Tally the lines below that contain the word "camera". Only the total should be given.

_Stored items from a collection_:
※
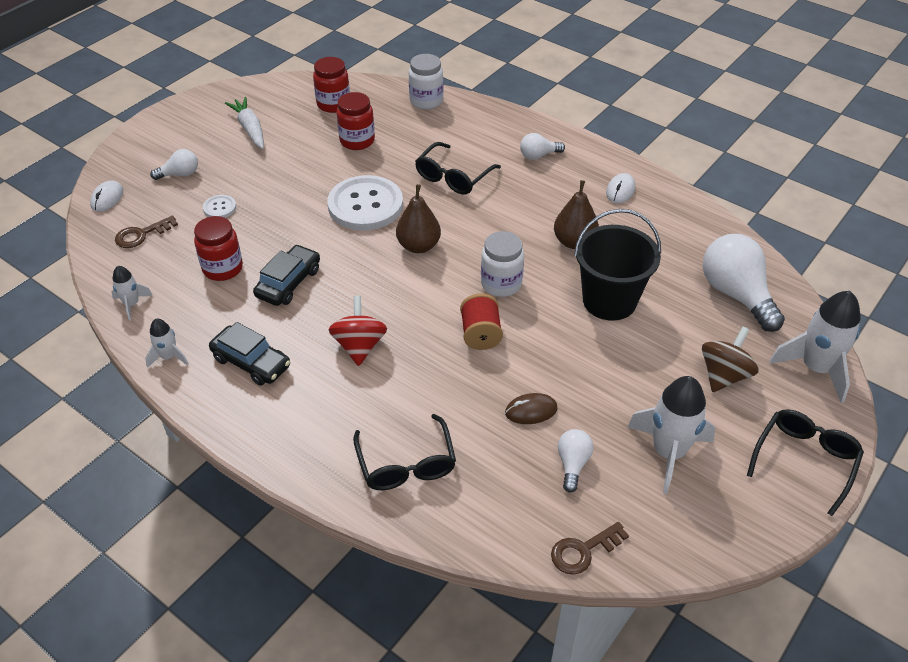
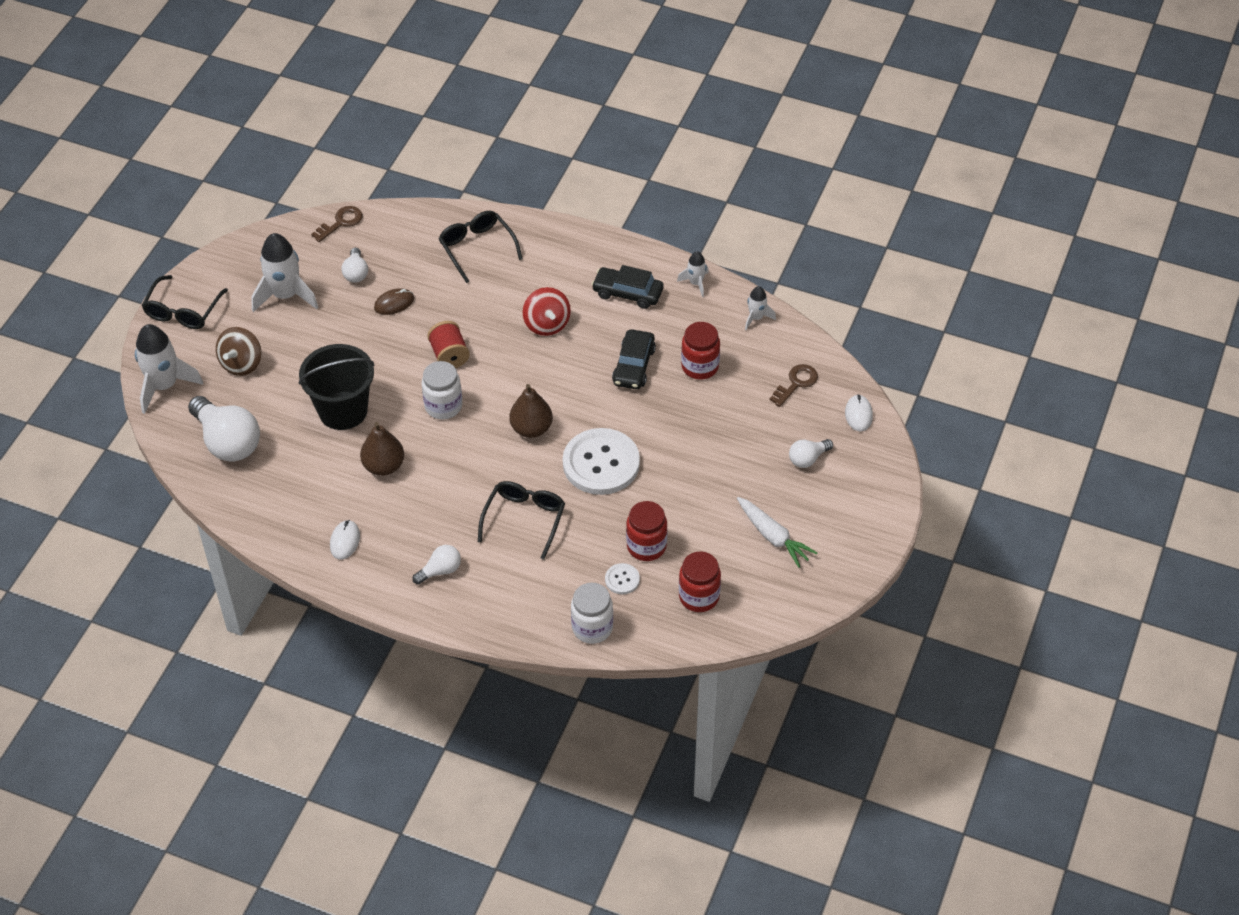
camera: 165 degrees right, 5 degrees up
(219, 208) = (742, 428): white button -> white button (622, 579)

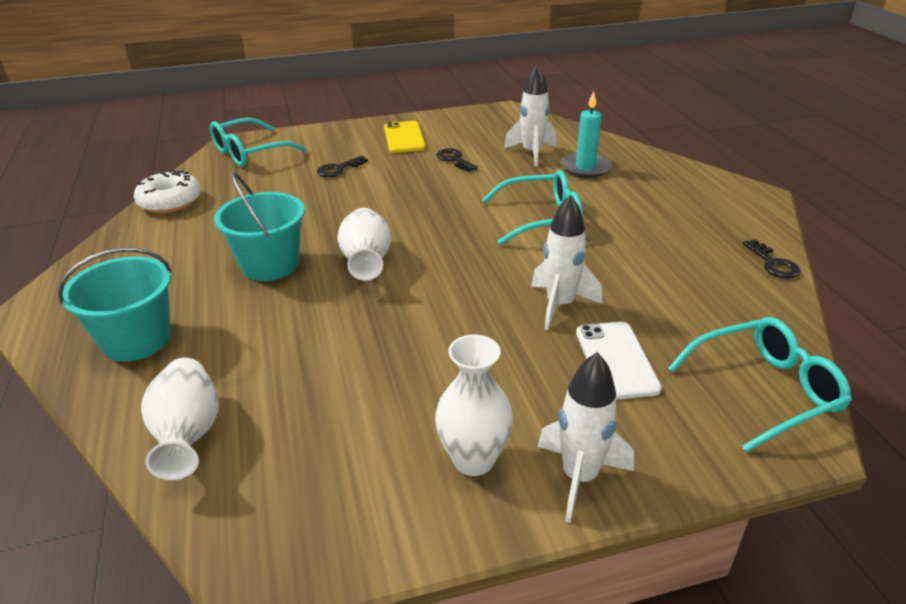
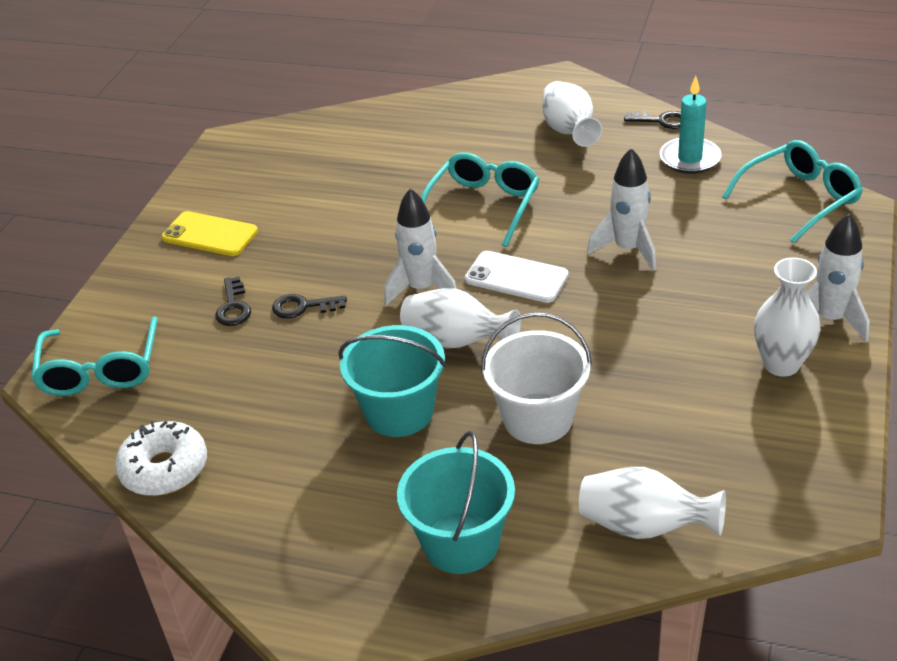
camera: 55 degrees left, 5 degrees up
(298, 330) = (538, 419): none -> white bucket
(454, 159) = (306, 217): black key -> black key (303, 307)
(532, 153) = (350, 162): white rocket -> white rocket (421, 289)
(585, 168) = (416, 143): turquoise candle -> turquoise candle (690, 158)
(616, 360) = (719, 250): white phone -> white phone (516, 277)
(689, 223) = (569, 132): none -> white vase
(764, 390) = (799, 199): turquoise glasses -> turquoise glasses turned 45 degrees clockwise

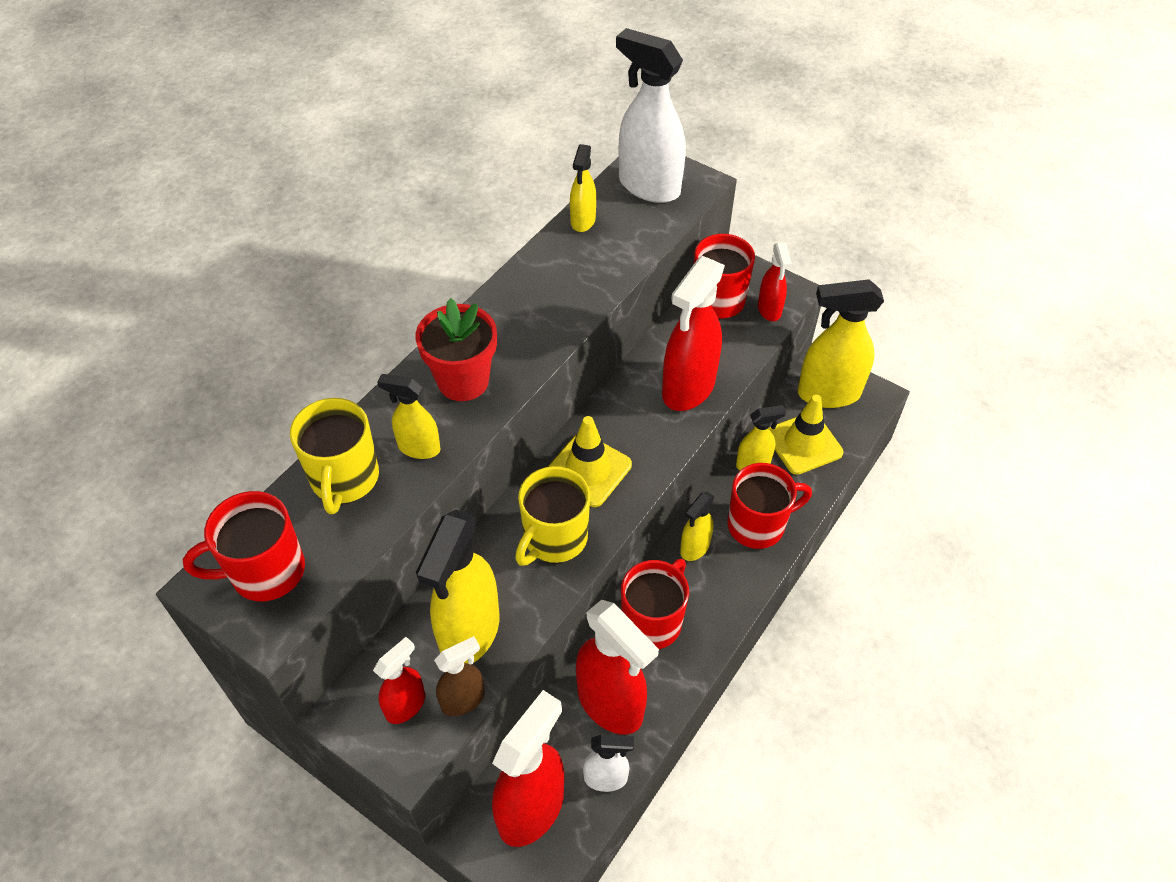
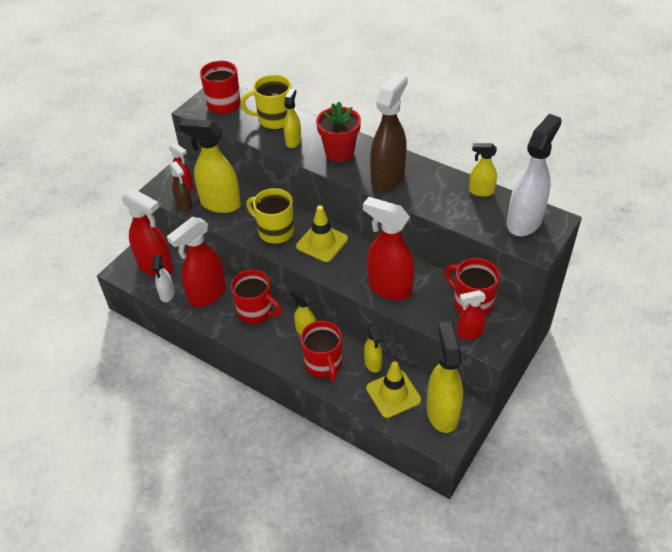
camera: 90 degrees right, 5 degrees down
(540, 321) = (388, 178): none -> brown spray bottle

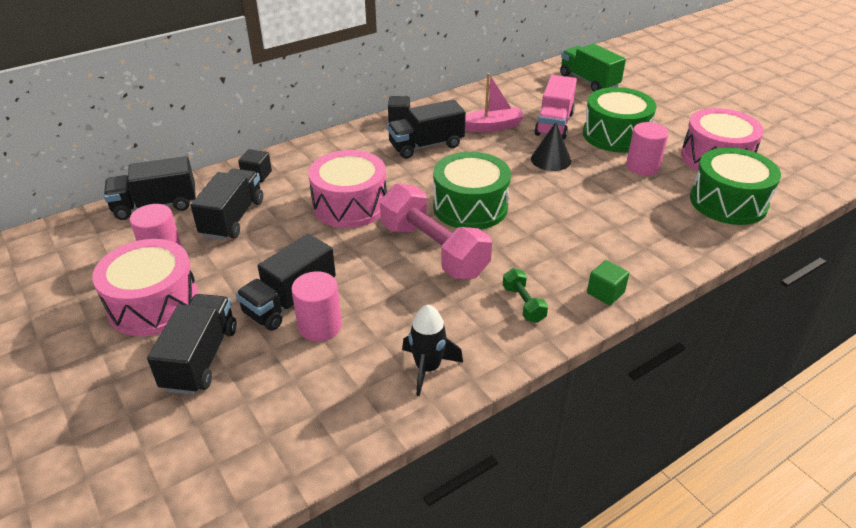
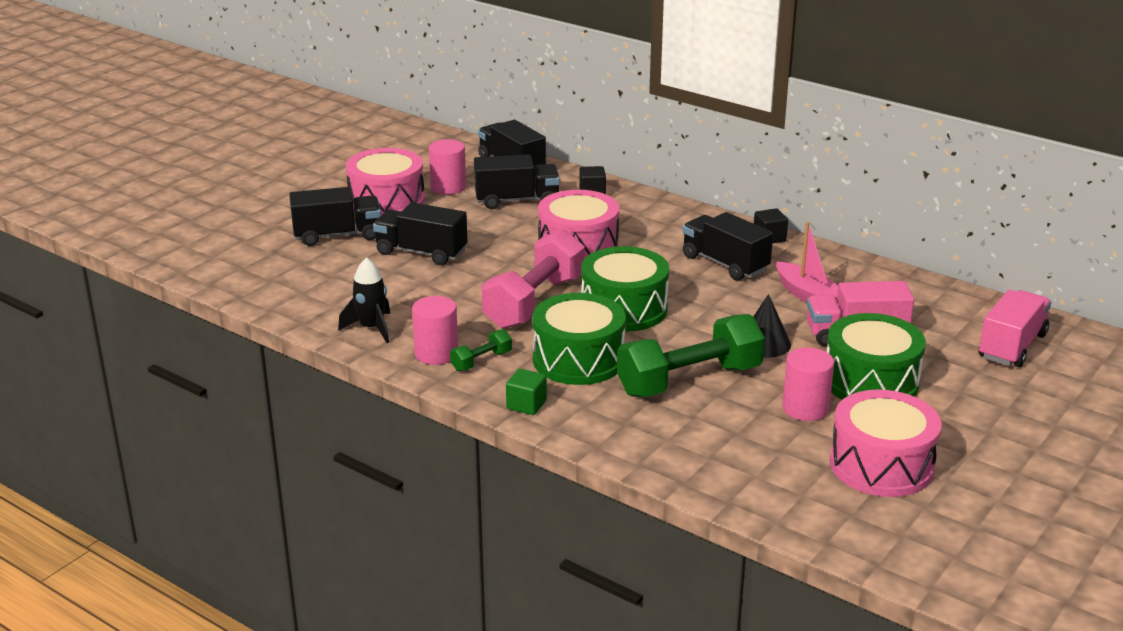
camera: 70 degrees right, 10 degrees down
(320, 326) = (397, 272): pink cylinder -> pink cylinder (436, 353)
(588, 81) = (1011, 346): green truck -> pink truck
(592, 203) = (689, 381): none -> green dumbbell
(728, 202) = (771, 478): green drum -> green drum (578, 359)

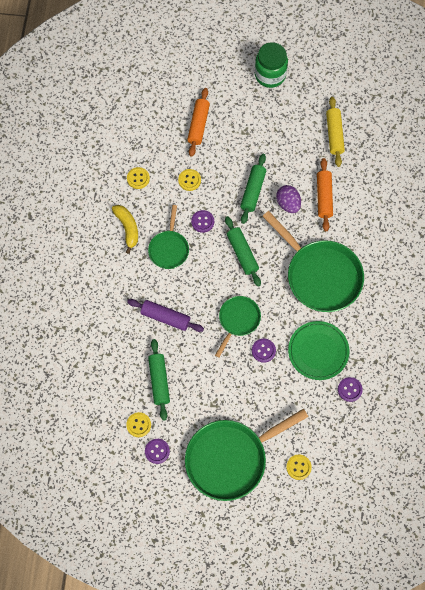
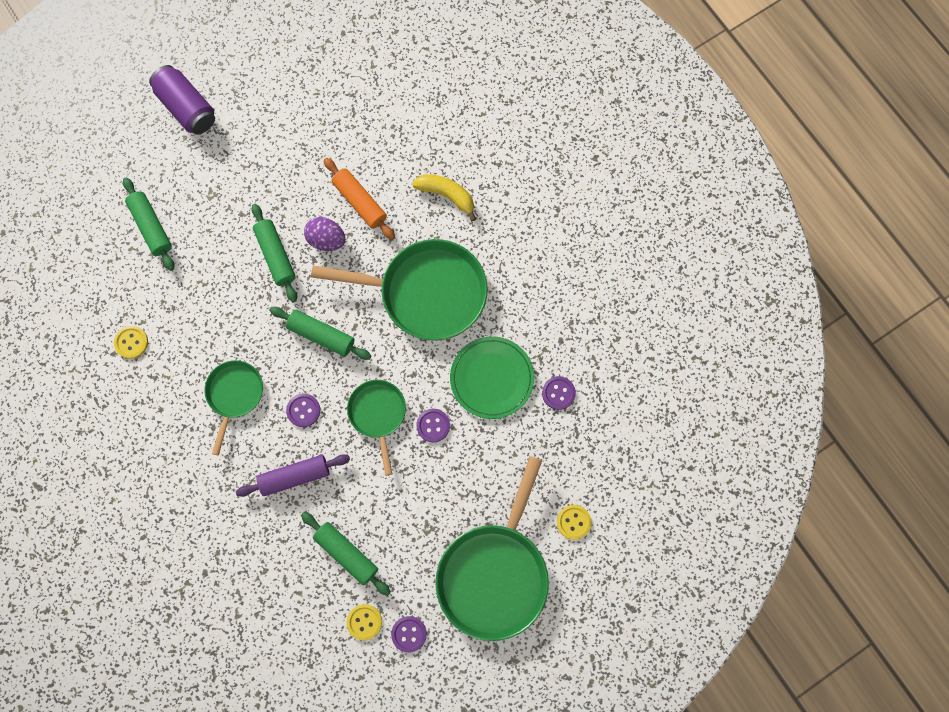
camera: 40 degrees left, 5 degrees up
(127, 228) = (167, 410): yellow banana -> yellow banana (447, 195)
(169, 248) = (234, 395): green pan -> green pan turned 135 degrees counterclockwise
(189, 180) = (193, 299): yellow button -> none
(198, 125) = (151, 227): orange rolling pin -> green rolling pin
(202, 221) = (247, 334): purple button -> purple button (303, 410)
(270, 75) = (187, 108): green jar -> purple can
(334, 134) = (314, 123): yellow rolling pin -> none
※
_ANSWER SPACE_:
5